### What is needed
Search the entries for the line containing "white triangle: (131, 117)". Repeat it, then every line after it, exactly through the final line.

(Colored shape tracking data)
☆ ☆ ☆ ☆

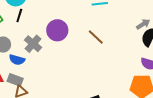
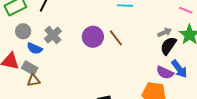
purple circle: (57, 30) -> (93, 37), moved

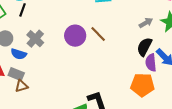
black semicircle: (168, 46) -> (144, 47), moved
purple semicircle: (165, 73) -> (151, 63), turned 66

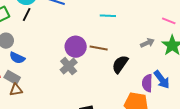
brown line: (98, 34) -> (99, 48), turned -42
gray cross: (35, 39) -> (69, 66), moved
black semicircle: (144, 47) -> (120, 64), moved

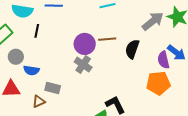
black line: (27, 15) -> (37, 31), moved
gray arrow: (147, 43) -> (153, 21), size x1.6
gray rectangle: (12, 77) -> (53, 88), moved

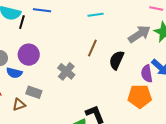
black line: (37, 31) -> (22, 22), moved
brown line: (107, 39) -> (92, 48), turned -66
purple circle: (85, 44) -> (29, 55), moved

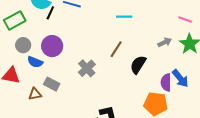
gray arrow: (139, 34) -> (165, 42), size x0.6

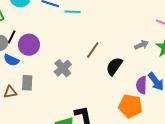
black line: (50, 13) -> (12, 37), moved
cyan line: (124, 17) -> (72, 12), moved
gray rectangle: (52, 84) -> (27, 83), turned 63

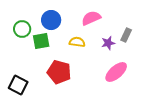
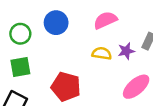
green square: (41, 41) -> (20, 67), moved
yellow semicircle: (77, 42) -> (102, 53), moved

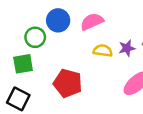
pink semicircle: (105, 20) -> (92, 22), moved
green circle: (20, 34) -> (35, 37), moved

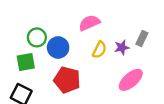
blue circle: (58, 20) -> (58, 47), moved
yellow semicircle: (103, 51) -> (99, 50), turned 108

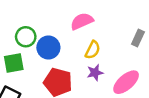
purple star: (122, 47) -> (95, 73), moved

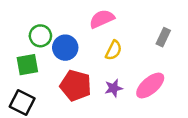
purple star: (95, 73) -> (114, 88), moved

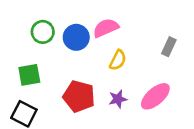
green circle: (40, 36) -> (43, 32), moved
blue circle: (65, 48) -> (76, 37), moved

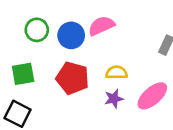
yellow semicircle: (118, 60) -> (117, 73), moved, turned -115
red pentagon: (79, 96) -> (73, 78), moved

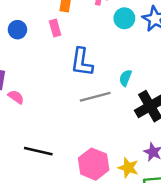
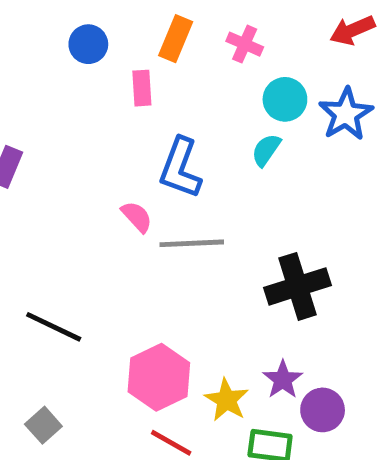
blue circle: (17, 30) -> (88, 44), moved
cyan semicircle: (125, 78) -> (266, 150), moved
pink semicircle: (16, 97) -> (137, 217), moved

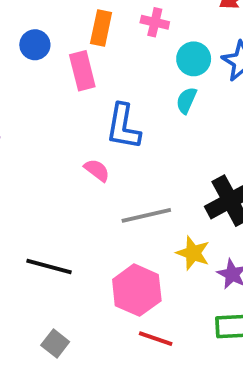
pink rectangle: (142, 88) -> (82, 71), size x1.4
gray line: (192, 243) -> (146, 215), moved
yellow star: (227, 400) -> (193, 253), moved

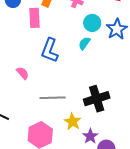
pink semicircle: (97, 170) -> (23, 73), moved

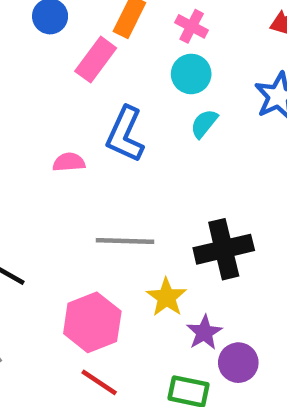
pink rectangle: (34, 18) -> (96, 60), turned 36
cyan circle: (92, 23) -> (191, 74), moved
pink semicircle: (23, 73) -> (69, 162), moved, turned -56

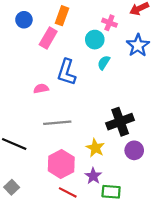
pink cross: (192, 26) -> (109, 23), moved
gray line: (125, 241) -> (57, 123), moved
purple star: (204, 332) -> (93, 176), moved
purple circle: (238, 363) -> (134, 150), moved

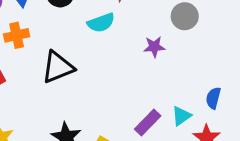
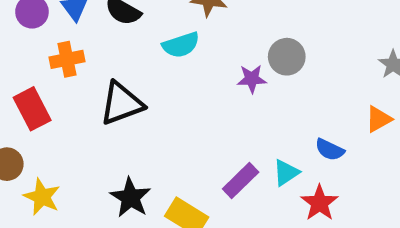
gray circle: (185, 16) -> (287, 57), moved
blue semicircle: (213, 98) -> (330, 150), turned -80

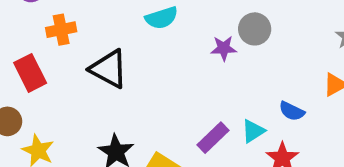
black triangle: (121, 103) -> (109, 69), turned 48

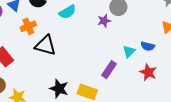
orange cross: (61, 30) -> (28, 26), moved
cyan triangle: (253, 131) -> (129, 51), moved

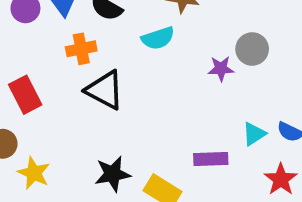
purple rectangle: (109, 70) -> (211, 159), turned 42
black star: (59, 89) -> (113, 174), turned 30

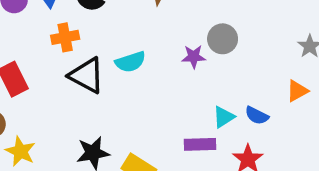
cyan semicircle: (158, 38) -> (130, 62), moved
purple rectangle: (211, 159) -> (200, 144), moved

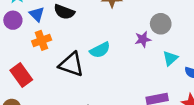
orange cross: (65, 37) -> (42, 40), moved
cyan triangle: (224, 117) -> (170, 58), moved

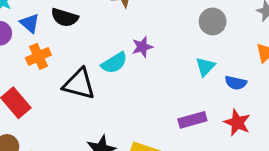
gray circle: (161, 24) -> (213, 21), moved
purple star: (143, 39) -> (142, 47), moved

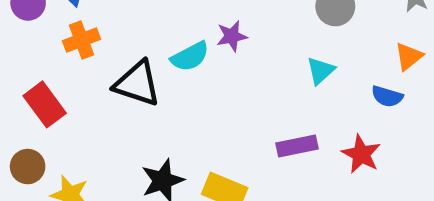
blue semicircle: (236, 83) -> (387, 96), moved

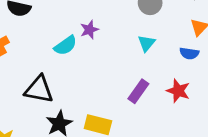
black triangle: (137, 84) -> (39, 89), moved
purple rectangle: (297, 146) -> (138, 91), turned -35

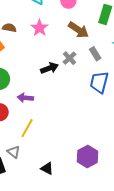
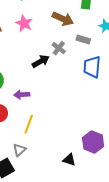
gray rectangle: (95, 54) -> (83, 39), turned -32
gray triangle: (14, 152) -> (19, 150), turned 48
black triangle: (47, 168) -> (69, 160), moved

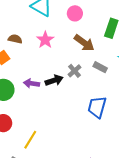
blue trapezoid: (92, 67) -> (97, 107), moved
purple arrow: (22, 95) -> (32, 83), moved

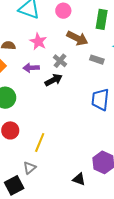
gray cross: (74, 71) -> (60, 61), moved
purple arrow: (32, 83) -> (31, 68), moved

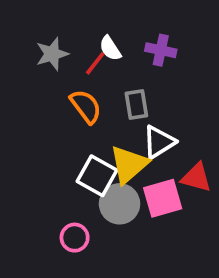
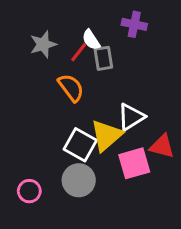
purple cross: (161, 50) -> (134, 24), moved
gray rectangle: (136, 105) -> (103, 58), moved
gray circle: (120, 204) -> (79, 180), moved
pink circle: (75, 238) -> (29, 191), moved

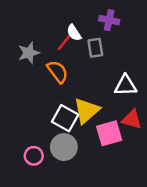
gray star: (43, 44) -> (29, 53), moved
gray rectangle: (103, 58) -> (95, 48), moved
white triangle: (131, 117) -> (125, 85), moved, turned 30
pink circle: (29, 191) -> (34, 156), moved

☆ ☆ ☆ ☆

### Task output
white triangle: (131, 117) -> (125, 85), moved, turned 30
pink circle: (29, 191) -> (34, 156), moved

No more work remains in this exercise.